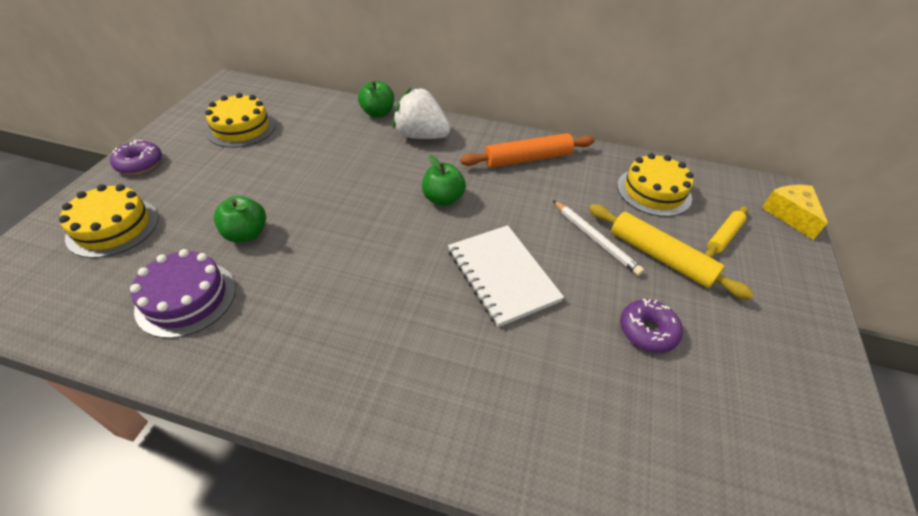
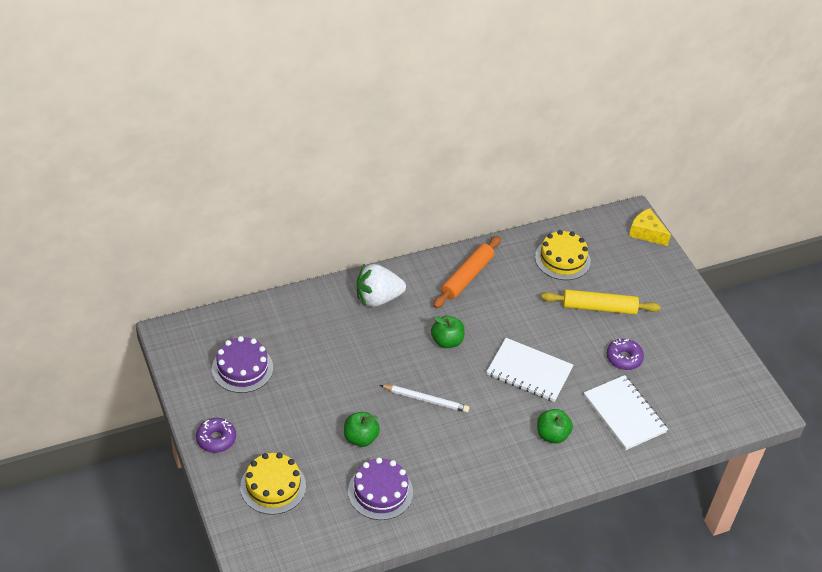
camera: 40 degrees left, 0 degrees up
(241, 128) = (242, 368): yellow cake -> purple cake
(378, 113) = (323, 295): green apple -> green apple (552, 435)
(586, 406) = (624, 414): none -> white notebook
(595, 239) = (557, 316): white pencil -> white pencil (426, 400)
(724, 236) = (622, 272): yellow rolling pin -> none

━━━━━━━━━━

* **WHAT YOU ARE ASKED TO DO**:
Restate the whole listing word for word. Omit the pictures.

* **ANSWER TO THE EXERCISE**:
camera: 40 degrees left, 0 degrees up
(241, 128) = (242, 368): yellow cake -> purple cake
(378, 113) = (323, 295): green apple -> green apple (552, 435)
(586, 406) = (624, 414): none -> white notebook
(595, 239) = (557, 316): white pencil -> white pencil (426, 400)
(724, 236) = (622, 272): yellow rolling pin -> none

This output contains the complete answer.